Work instructions | Extract every line below that contains the word "tile".

Dataset content |
########
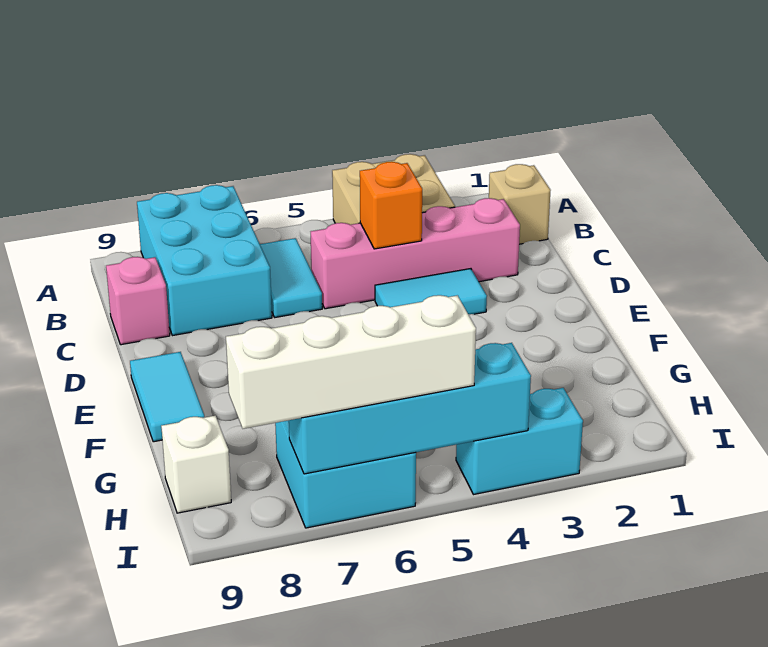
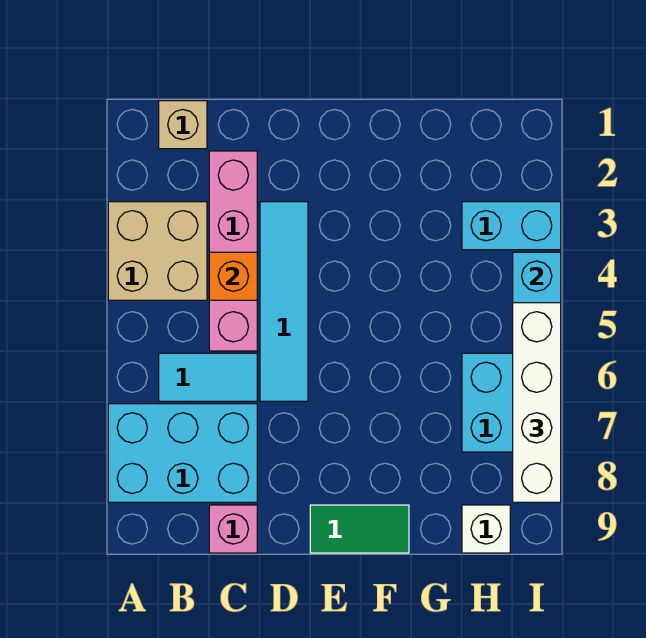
cyan tile D3:D4 level 1 -> cyan tile D3:D6 level 1
cyan tile E9:F9 level 1 -> green tile E9:F9 level 1
cyan brick I3:I4 level 1 -> cyan brick H3:I3 level 1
########
Finished exercise |
cyan tile D3:D4 level 1 -> cyan tile D3:D6 level 1
cyan tile E9:F9 level 1 -> green tile E9:F9 level 1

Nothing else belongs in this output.